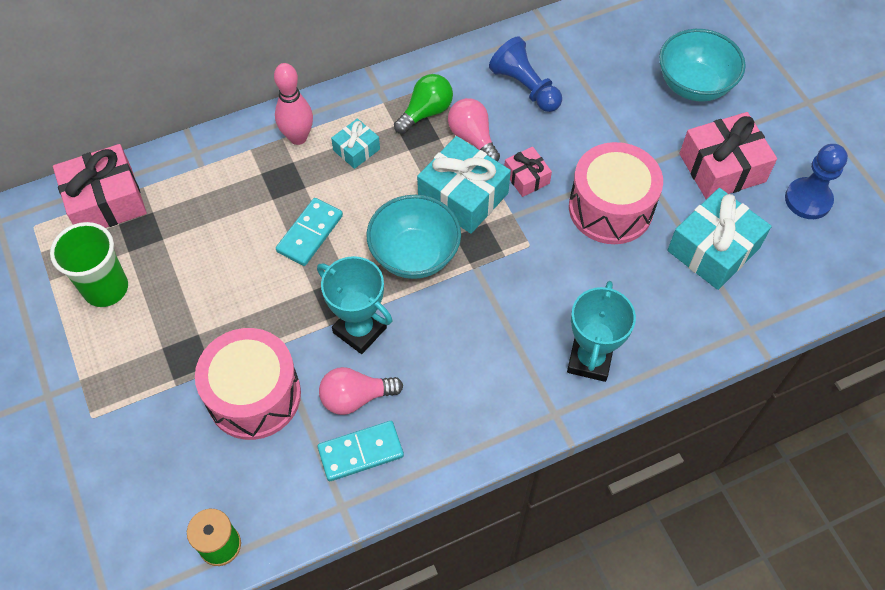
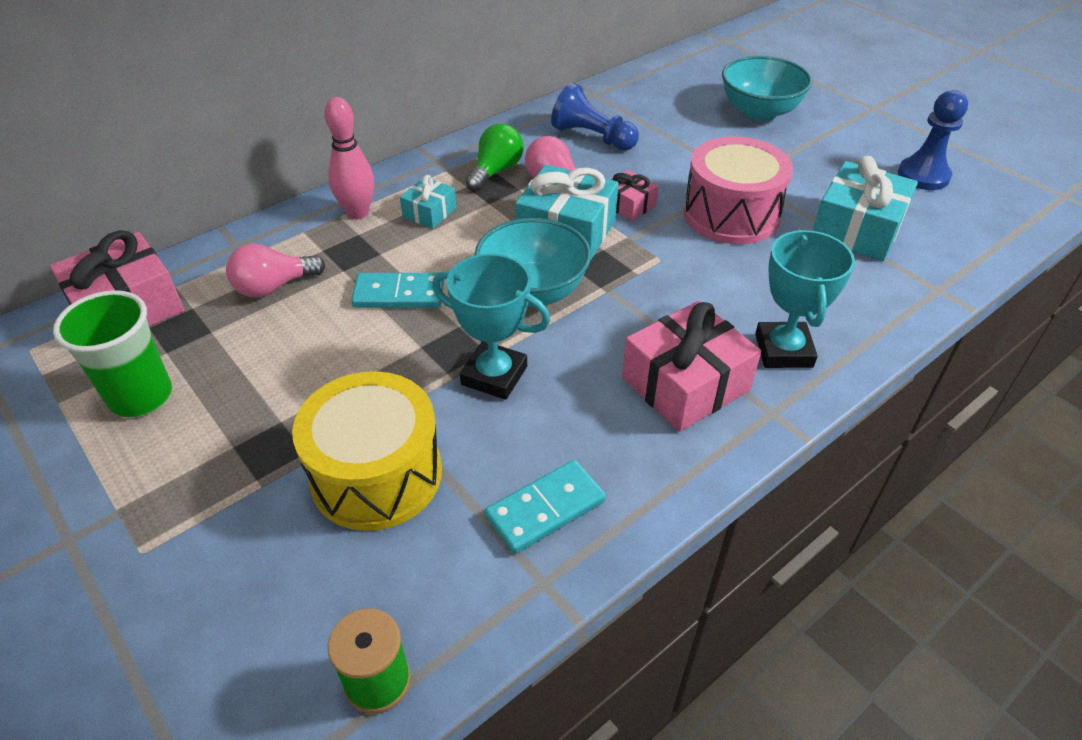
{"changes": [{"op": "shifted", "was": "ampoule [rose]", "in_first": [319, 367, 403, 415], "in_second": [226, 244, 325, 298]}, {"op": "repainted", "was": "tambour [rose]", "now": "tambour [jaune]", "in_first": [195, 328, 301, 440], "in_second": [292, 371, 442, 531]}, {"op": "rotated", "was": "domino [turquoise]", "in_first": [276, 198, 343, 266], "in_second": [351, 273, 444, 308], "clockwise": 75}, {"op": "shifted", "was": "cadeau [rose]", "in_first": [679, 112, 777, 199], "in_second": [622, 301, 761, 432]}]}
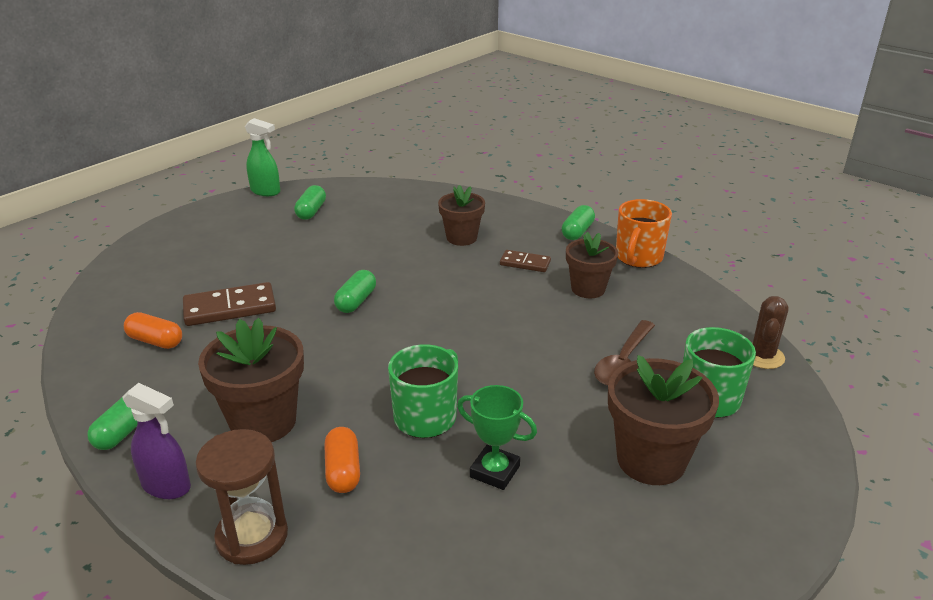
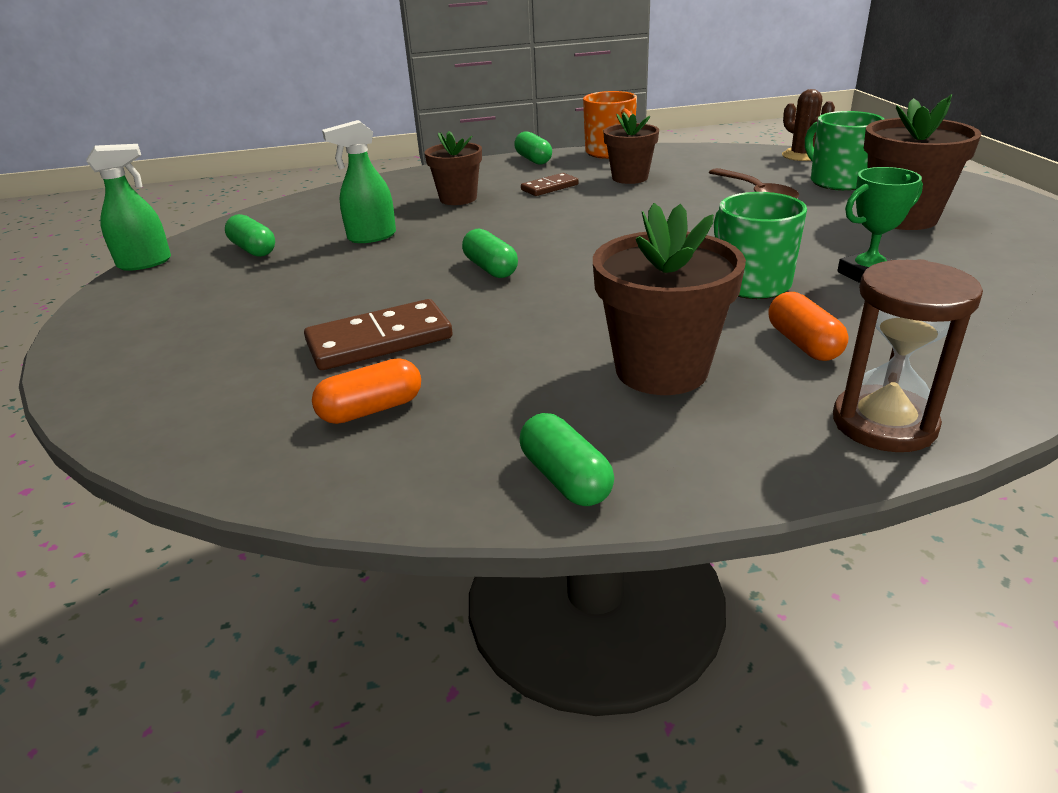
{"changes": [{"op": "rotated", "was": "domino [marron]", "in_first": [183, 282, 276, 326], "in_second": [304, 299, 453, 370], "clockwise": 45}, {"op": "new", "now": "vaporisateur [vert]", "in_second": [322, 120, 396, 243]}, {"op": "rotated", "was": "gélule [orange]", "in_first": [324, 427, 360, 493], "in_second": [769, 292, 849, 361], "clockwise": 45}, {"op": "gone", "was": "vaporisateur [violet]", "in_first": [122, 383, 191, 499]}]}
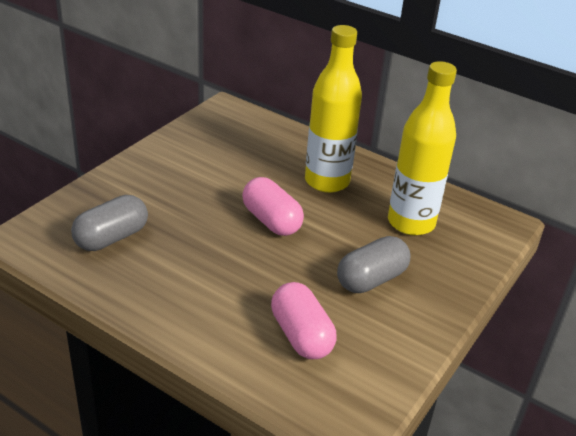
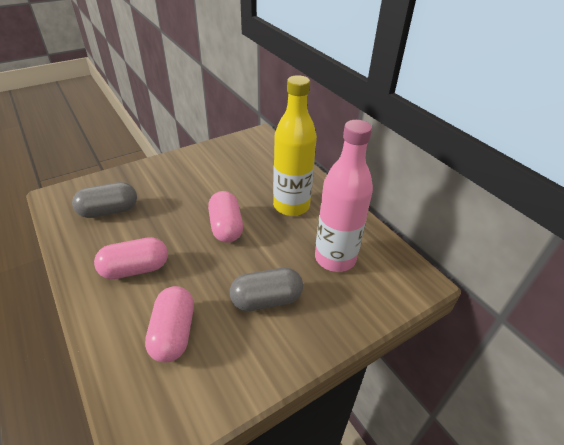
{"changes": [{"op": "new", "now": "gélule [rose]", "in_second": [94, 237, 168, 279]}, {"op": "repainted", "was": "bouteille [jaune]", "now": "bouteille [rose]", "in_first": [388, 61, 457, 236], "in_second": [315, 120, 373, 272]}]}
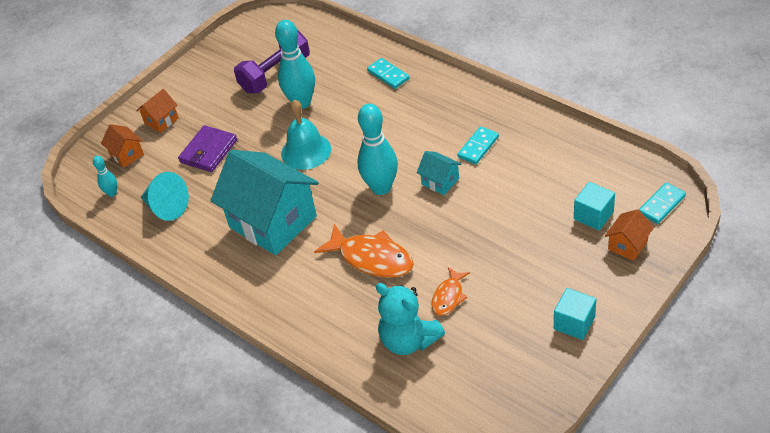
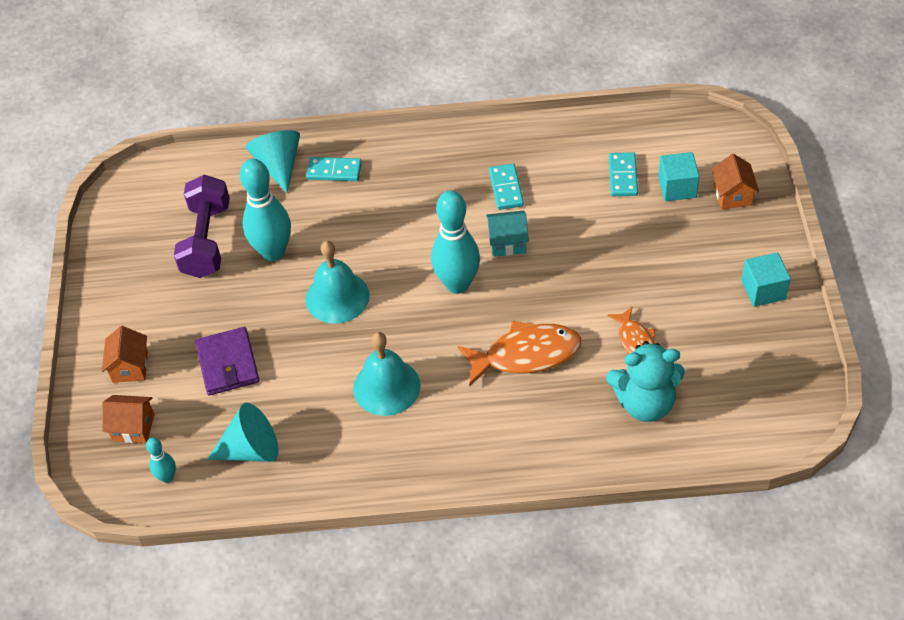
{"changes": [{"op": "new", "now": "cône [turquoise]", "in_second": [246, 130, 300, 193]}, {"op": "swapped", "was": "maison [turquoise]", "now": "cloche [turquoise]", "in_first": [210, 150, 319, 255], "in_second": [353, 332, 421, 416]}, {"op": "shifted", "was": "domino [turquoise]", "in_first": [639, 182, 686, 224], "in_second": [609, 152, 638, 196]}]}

• _Task to carry out_: Every line of the data above is to be repeated exactly; the images are to be left out.

• _Result_:
{"changes": [{"op": "shifted", "was": "ampoule [rose]", "in_first": [319, 367, 403, 415], "in_second": [226, 244, 325, 298]}, {"op": "repainted", "was": "tambour [rose]", "now": "tambour [jaune]", "in_first": [195, 328, 301, 440], "in_second": [292, 371, 442, 531]}, {"op": "rotated", "was": "domino [turquoise]", "in_first": [276, 198, 343, 266], "in_second": [351, 273, 444, 308], "clockwise": 75}, {"op": "shifted", "was": "cadeau [rose]", "in_first": [679, 112, 777, 199], "in_second": [622, 301, 761, 432]}]}
{"changes": [{"op": "rotated", "was": "domino [marron]", "in_first": [183, 282, 276, 326], "in_second": [304, 299, 453, 370], "clockwise": 45}, {"op": "new", "now": "vaporisateur [vert]", "in_second": [322, 120, 396, 243]}, {"op": "rotated", "was": "gélule [orange]", "in_first": [324, 427, 360, 493], "in_second": [769, 292, 849, 361], "clockwise": 45}, {"op": "gone", "was": "vaporisateur [violet]", "in_first": [122, 383, 191, 499]}]}
{"changes": [{"op": "new", "now": "gélule [rose]", "in_second": [94, 237, 168, 279]}, {"op": "repainted", "was": "bouteille [jaune]", "now": "bouteille [rose]", "in_first": [388, 61, 457, 236], "in_second": [315, 120, 373, 272]}]}
{"changes": [{"op": "new", "now": "cône [turquoise]", "in_second": [246, 130, 300, 193]}, {"op": "swapped", "was": "maison [turquoise]", "now": "cloche [turquoise]", "in_first": [210, 150, 319, 255], "in_second": [353, 332, 421, 416]}, {"op": "shifted", "was": "domino [turquoise]", "in_first": [639, 182, 686, 224], "in_second": [609, 152, 638, 196]}]}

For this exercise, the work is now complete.